[DIRECTIONS FOR THIS TASK] Look below for the line holding "(742, 518) = (477, 177): red" and the line holding "(487, 263) = (377, 211): orange". Transcribe exactly those lines and all lines between them, nothing more.

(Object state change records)
·····

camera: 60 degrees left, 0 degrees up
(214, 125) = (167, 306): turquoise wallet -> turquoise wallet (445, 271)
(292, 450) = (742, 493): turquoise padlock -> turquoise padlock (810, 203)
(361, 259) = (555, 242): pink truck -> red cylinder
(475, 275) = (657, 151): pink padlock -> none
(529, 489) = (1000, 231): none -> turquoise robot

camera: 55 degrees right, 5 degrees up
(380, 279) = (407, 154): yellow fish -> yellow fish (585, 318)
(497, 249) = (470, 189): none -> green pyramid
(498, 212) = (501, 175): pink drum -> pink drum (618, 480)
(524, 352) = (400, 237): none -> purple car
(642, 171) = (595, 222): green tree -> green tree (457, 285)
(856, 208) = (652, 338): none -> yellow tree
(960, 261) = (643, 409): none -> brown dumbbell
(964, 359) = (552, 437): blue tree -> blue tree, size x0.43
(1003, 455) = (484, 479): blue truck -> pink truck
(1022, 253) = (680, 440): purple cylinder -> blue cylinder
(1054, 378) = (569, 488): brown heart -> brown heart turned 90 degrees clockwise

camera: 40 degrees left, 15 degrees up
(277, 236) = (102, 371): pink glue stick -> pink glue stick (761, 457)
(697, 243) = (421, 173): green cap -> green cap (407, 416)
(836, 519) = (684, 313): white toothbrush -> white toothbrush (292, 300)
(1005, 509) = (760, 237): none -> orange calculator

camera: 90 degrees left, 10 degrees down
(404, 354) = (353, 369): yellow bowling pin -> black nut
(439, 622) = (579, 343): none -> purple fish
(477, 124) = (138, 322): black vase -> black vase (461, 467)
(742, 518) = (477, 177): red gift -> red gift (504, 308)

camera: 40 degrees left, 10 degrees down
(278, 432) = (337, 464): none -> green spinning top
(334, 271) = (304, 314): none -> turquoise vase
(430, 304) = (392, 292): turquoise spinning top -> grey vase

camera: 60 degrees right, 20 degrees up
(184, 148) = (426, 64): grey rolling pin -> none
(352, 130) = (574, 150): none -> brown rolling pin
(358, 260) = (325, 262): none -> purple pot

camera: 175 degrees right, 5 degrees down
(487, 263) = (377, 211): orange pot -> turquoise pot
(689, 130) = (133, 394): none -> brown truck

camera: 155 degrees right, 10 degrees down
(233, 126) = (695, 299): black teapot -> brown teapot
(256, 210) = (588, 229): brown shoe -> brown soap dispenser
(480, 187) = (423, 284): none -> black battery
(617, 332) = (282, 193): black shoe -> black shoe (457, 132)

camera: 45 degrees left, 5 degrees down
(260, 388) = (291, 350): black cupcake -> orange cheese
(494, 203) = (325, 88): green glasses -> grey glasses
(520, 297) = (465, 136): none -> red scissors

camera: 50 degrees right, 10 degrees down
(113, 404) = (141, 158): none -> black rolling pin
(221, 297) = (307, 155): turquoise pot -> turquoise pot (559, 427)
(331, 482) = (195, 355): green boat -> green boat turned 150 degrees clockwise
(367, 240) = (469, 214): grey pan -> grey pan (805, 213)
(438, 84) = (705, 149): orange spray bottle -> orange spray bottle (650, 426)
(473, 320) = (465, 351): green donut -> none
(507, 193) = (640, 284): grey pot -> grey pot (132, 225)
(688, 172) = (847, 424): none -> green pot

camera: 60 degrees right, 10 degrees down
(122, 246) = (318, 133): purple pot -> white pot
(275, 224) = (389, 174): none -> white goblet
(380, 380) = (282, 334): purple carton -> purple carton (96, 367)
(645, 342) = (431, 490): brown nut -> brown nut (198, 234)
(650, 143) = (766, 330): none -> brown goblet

·····

[RESPONSE BELOW]
(742, 518) = (477, 177): red gift -> red gift (504, 308)

camera: 40 degrees left, 10 degrees down
(278, 432) = (337, 464): none -> green spinning top
(334, 271) = (304, 314): none -> turquoise vase
(430, 304) = (392, 292): turquoise spinning top -> grey vase

camera: 60 degrees right, 20 degrees up
(184, 148) = (426, 64): grey rolling pin -> none
(352, 130) = (574, 150): none -> brown rolling pin
(358, 260) = (325, 262): none -> purple pot

camera: 175 degrees right, 5 degrees down
(487, 263) = (377, 211): orange pot -> turquoise pot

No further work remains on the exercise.